- [AIM OF THE EXERCISE]
Once you reach the line with "none -> pink 1x1 brick [255,230,290,264]" below, copy each line exactly, stopping after the line with "none -> white 1x1 brick [304,100,340,142]", and skip any pictures.

- [Object change listings]
══════════

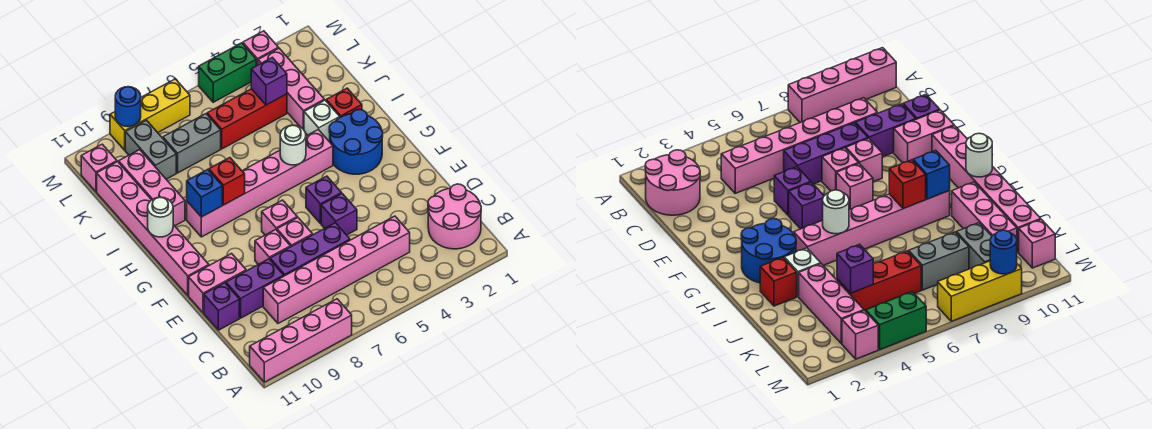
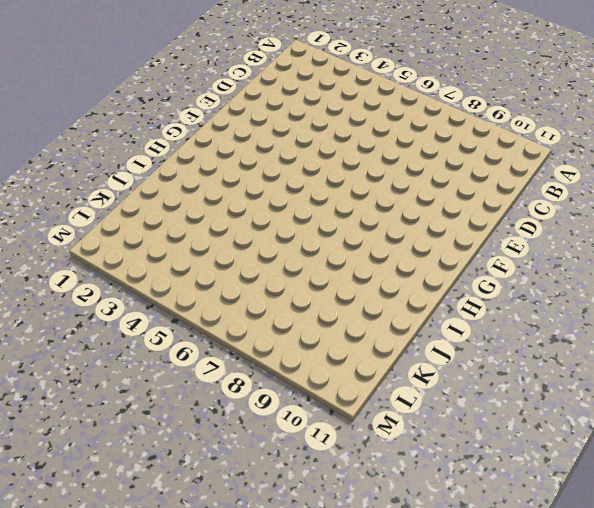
none -> pink 1x4 brick [250,299,352,382]
none -> pink 2x2 round brick [428,184,481,249]
none -> pink 1x6 brick [263,216,410,323]
none -> purple 1x3 brick [270,223,350,276]

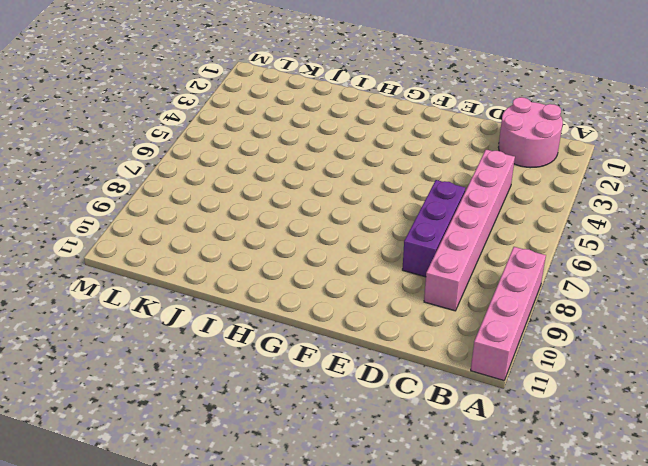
none -> purple 1x2 brick [226,259,284,318]
none -> purple 1x1 brick [204,283,239,330]
none -> purple 1x1 brick [321,194,357,235]
none -> pink 1x1 brick [277,217,313,247]

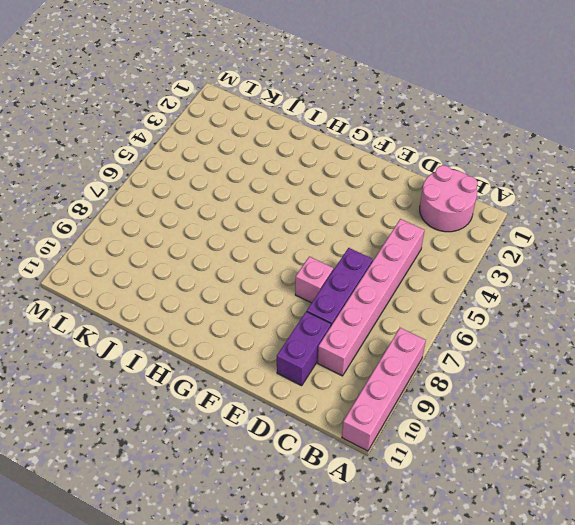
none -> purple 1x1 brick [204,283,239,330]
none -> purple 1x1 brick [321,194,357,235]
none -> pink 1x1 brick [255,230,290,264]
none -> pink 1x2 brick [189,254,246,313]

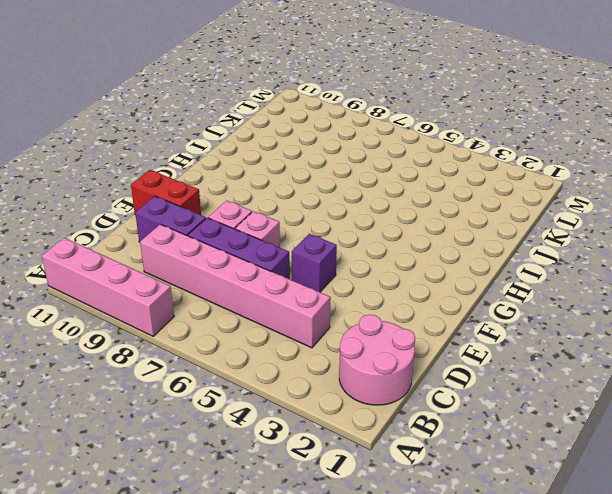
red 1x2 brick [131,170,201,215] -> pink 1x2 brick [189,254,246,313]
none -> purple 1x1 brick [204,283,239,330]
none -> purple 1x1 brick [306,176,342,224]
none -> pink 1x1 brick [262,200,297,235]
none -> pink 1x6 brick [97,162,209,295]

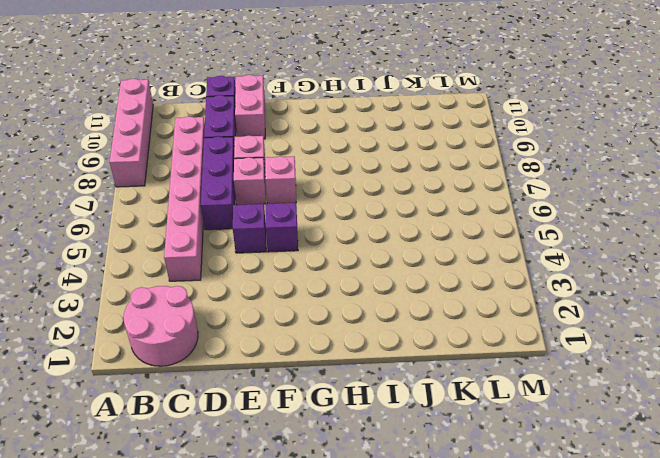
none -> pink 1x6 brick [97,162,209,295]
none -> blue 2x2 round brick [329,110,383,174]
none -> pink 1x6 brick [187,130,333,237]
none -> red 1x1 brick [326,88,362,117]

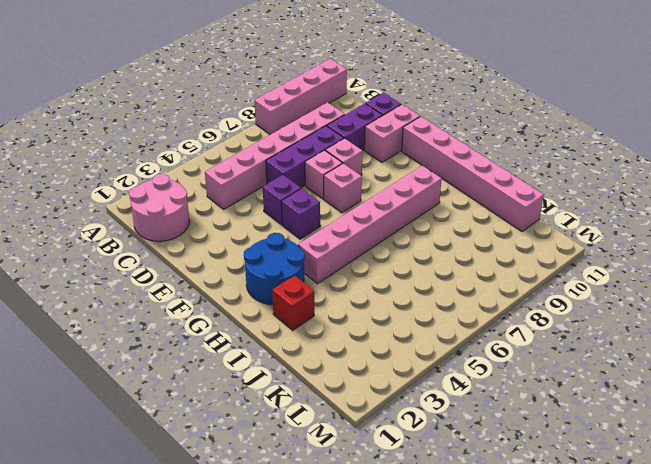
none -> white 1x1 brick [304,100,340,142]
none -> pink 1x3 brick [119,150,185,226]
none -> pink 1x3 brick [258,48,324,129]
none -> red 1x3 brick [207,89,287,149]

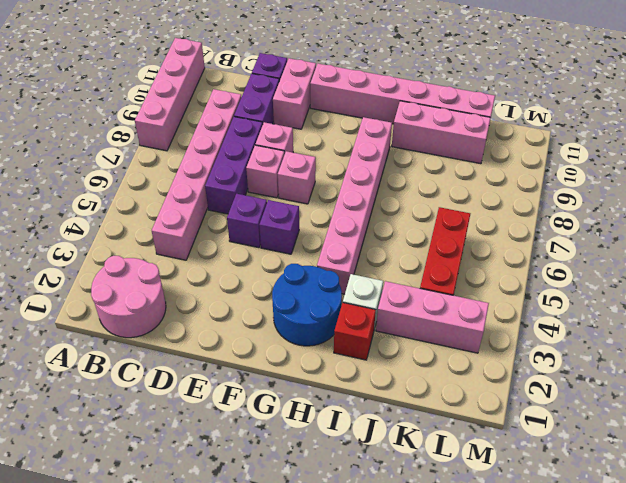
none -> grey 1x2 brick [163,114,221,173]
none -> grey 1x2 brick [125,120,176,179]
none -> pink 1x1 brick [81,144,117,192]
none -> pink 1x1 brick [243,31,278,66]

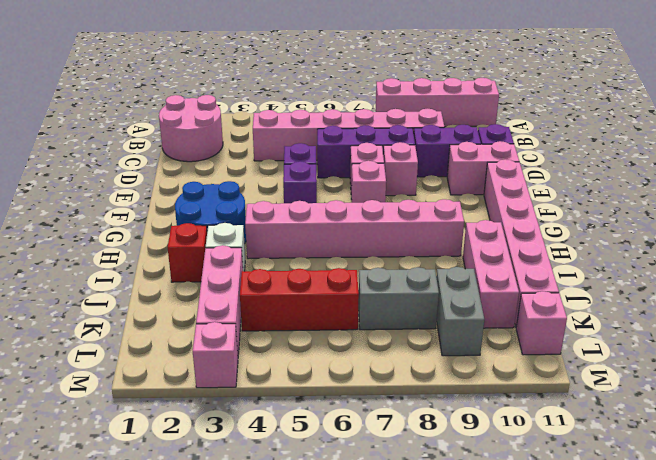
none -> green 1x2 brick [199,43,256,102]
none -> yellow 1x3 brick [110,79,190,150]
none -> white 1x1 round brick [280,125,306,165]
none -> red 1x1 brick [209,158,245,205]

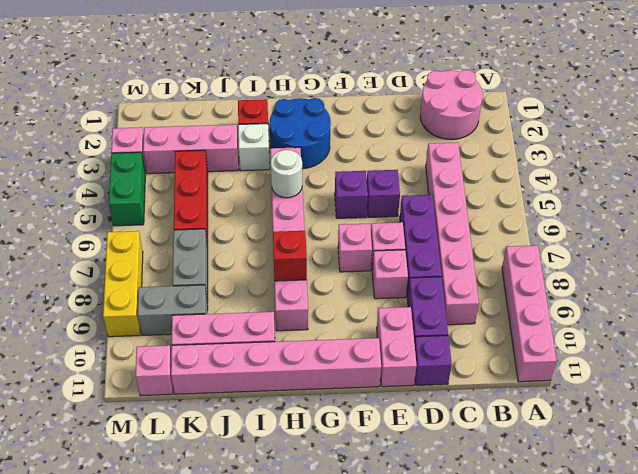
none -> blue 1x1 brick [187,169,222,217]
none -> white 1x1 round brick [148,197,173,237]
none -> purple 1x1 brick [251,57,287,105]
none -> blue 1x1 round brick [115,87,141,127]

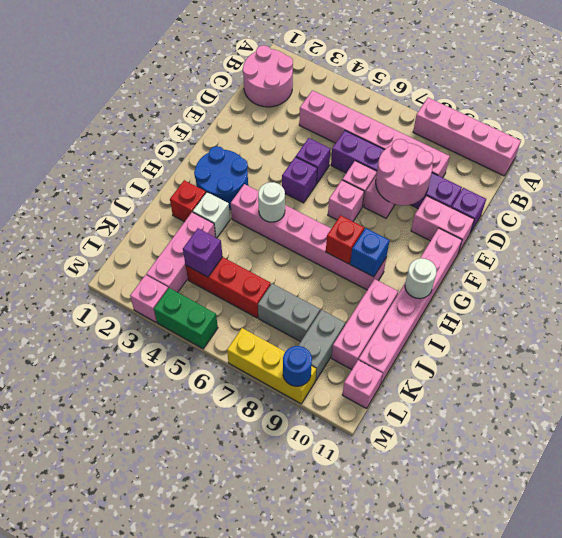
pink 2x2 round brick [376,139,433,205] -> none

══════════

- [ANSWER SPACE]
none -> pink 1x1 brick [255,230,290,264]
none -> pink 1x2 brick [189,254,246,313]

red 1x2 brick [131,170,201,215] -> pink 1x2 brick [189,254,246,313]
none -> purple 1x1 brick [204,283,239,330]
none -> purple 1x1 brick [306,176,342,224]
none -> pink 1x1 brick [262,200,297,235]
none -> pink 1x6 brick [97,162,209,295]

none -> pink 1x6 brick [97,162,209,295]
none -> blue 2x2 round brick [329,110,383,174]
none -> pink 1x6 brick [187,130,333,237]
none -> red 1x1 brick [326,88,362,117]

none -> white 1x1 brick [304,100,340,142]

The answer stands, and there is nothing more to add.